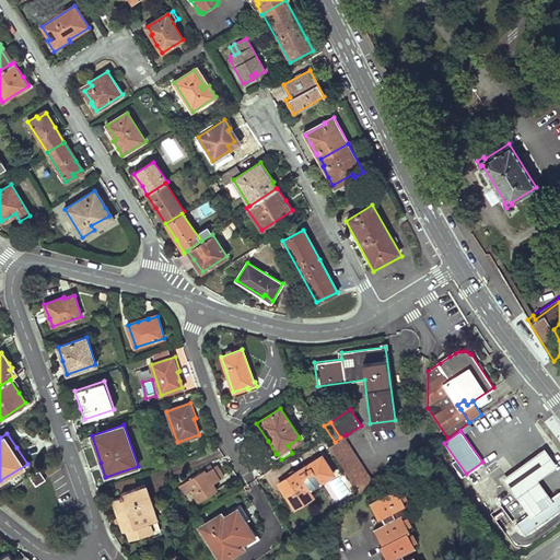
[(342,439),(329,447),(359,493),(374,483),(349,443),(346,444),(342,439)]
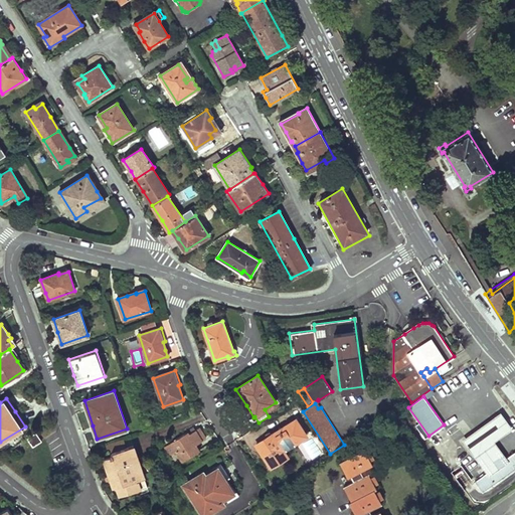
[(511,428),(500,412),(491,419),(463,440),(487,473),(491,470),(506,459),(494,441),(502,435),(511,428)]
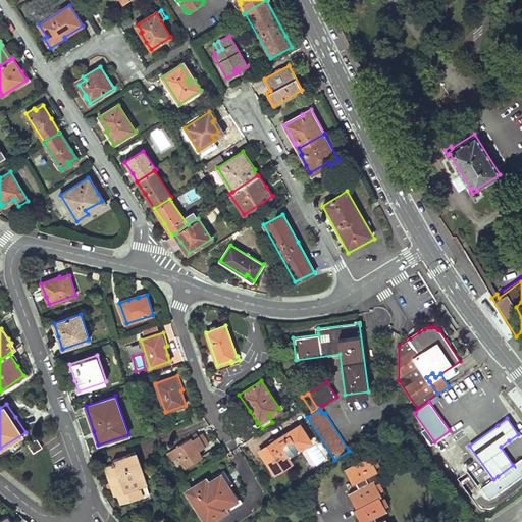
[(271,442),(260,450),(272,469),(290,458),(288,456),(310,440),(299,424),(271,442)]
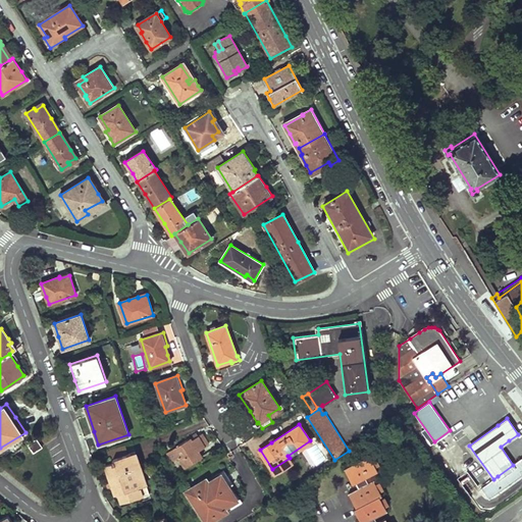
[(198,453),(209,446),(202,435),(192,441),(190,439),(165,455),(170,464),(172,463),(175,467),(180,464),(184,470),(202,459),(198,453)]
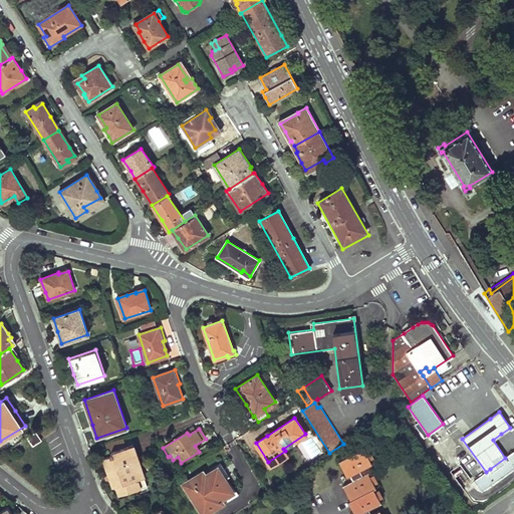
[(35,433),(27,439),(32,447),(40,441),(35,433)]
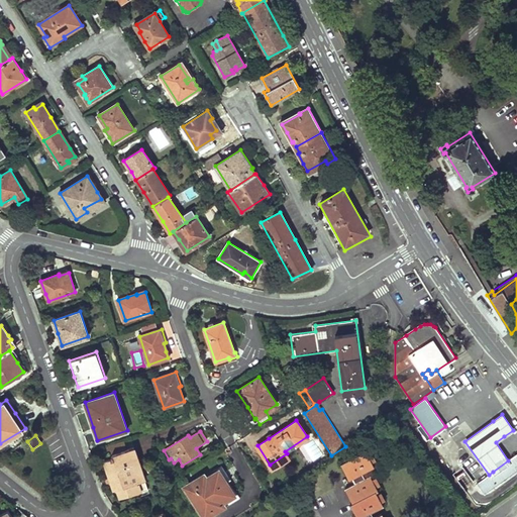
[(133,447),(128,449),(140,483),(137,484),(140,492),(148,489),(133,447)]
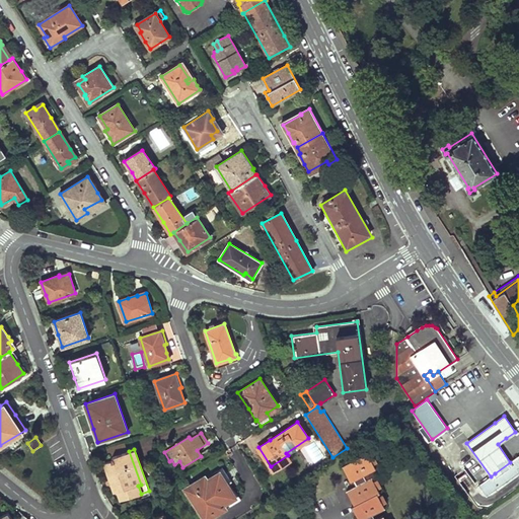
[(119,492),(122,501),(141,494),(138,486),(141,485),(129,451),(114,457),(115,459),(105,463),(109,478),(112,485),(115,493),(119,492)]
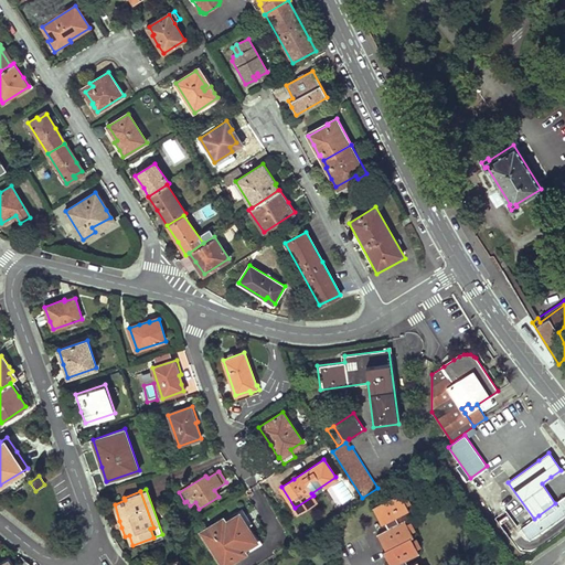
[(408,509),(400,492),(373,508),(381,523),(384,522),(395,515),(408,509)]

──────

**Brief:**
Exclude all images and restate the records above word for word.

**Reply:**
[(342,439),(329,447),(359,493),(374,483),(349,443),(346,444),(342,439)]
[(511,428),(500,412),(491,419),(463,440),(487,473),(491,470),(506,459),(494,441),(502,435),(511,428)]
[(271,442),(260,450),(272,469),(290,458),(288,456),(310,440),(299,424),(271,442)]
[(198,453),(209,446),(202,435),(192,441),(190,439),(165,455),(170,464),(172,463),(175,467),(180,464),(184,470),(202,459),(198,453)]
[(35,433),(27,439),(32,447),(40,441),(35,433)]
[(133,447),(128,449),(140,483),(137,484),(140,492),(148,489),(133,447)]
[(119,492),(122,501),(141,494),(138,486),(141,485),(129,451),(114,457),(115,459),(105,463),(109,478),(112,485),(115,493),(119,492)]
[(408,509),(400,492),(373,508),(381,523),(384,522),(395,515),(408,509)]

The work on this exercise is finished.